=== Begin Enclosure ===

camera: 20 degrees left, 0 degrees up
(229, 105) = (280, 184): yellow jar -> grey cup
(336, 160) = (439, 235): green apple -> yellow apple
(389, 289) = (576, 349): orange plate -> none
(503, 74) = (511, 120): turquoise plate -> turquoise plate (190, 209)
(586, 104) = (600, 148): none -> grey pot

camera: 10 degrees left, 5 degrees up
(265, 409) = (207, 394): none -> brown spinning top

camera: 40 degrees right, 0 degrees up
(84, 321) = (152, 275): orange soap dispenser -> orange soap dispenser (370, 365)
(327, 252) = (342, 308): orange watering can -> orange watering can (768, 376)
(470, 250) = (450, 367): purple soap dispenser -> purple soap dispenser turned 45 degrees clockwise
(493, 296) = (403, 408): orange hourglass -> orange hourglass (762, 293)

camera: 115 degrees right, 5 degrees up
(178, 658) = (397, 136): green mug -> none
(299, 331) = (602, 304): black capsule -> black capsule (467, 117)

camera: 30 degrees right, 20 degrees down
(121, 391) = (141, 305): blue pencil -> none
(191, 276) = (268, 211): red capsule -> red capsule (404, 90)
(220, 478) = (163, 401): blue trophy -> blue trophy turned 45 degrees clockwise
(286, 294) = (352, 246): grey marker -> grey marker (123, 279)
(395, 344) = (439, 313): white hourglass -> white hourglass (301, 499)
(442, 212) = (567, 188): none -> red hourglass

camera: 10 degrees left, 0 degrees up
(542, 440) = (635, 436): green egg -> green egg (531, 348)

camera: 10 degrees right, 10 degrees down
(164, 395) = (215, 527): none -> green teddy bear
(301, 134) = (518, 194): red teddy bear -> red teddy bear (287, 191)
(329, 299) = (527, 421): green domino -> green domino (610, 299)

=== End Enclosure ===

#### [Your goal]
Lines of the material above that contain the string "dispenser" must be counted; respond with the total alone.

#### [Solution to this problem]
2